[Directions]
Word for word, retype the tail of the data below, starting with the line that has "purple dice [229,327,283,378]" and including the last line.

[Exercise data]
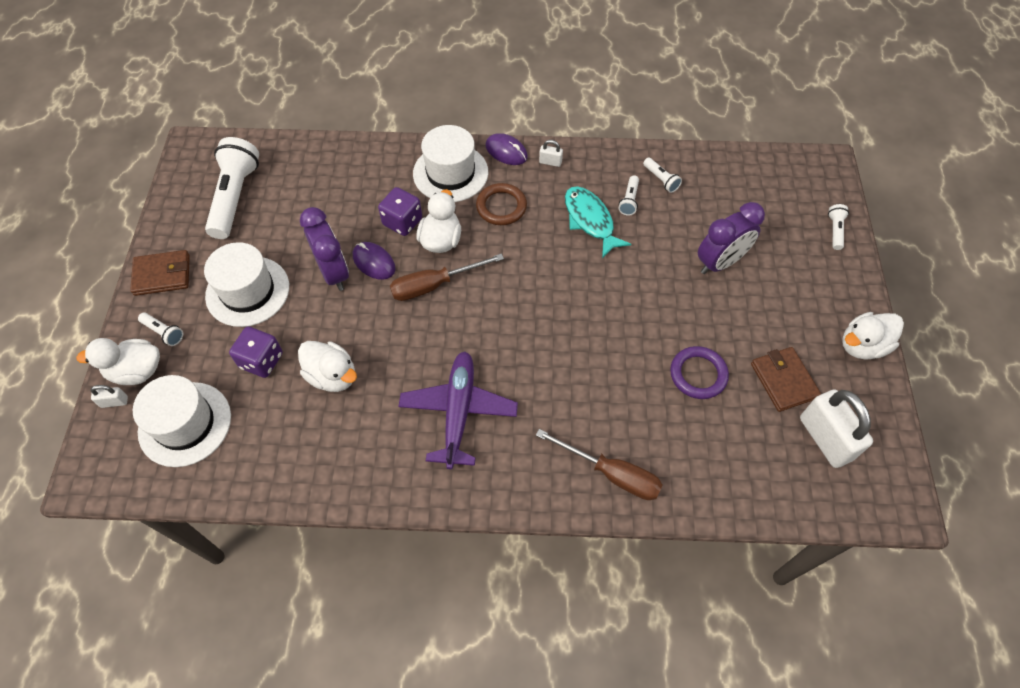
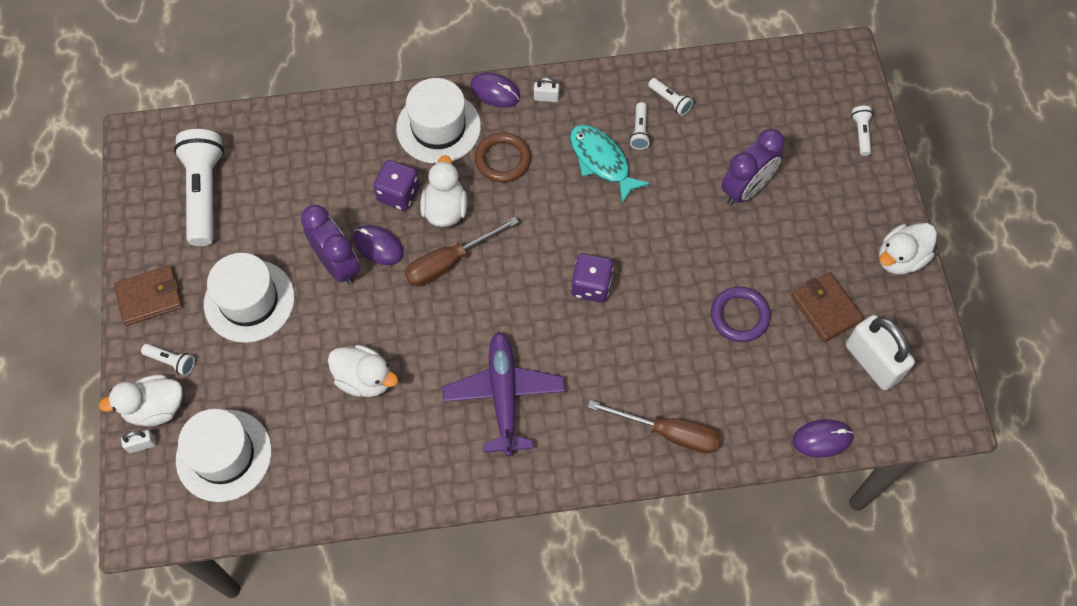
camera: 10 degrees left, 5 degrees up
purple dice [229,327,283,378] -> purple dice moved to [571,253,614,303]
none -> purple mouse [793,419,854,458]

[Solution to the problem]
purple dice [229,327,283,378] -> purple dice moved to [571,253,614,303]
none -> purple mouse [793,419,854,458]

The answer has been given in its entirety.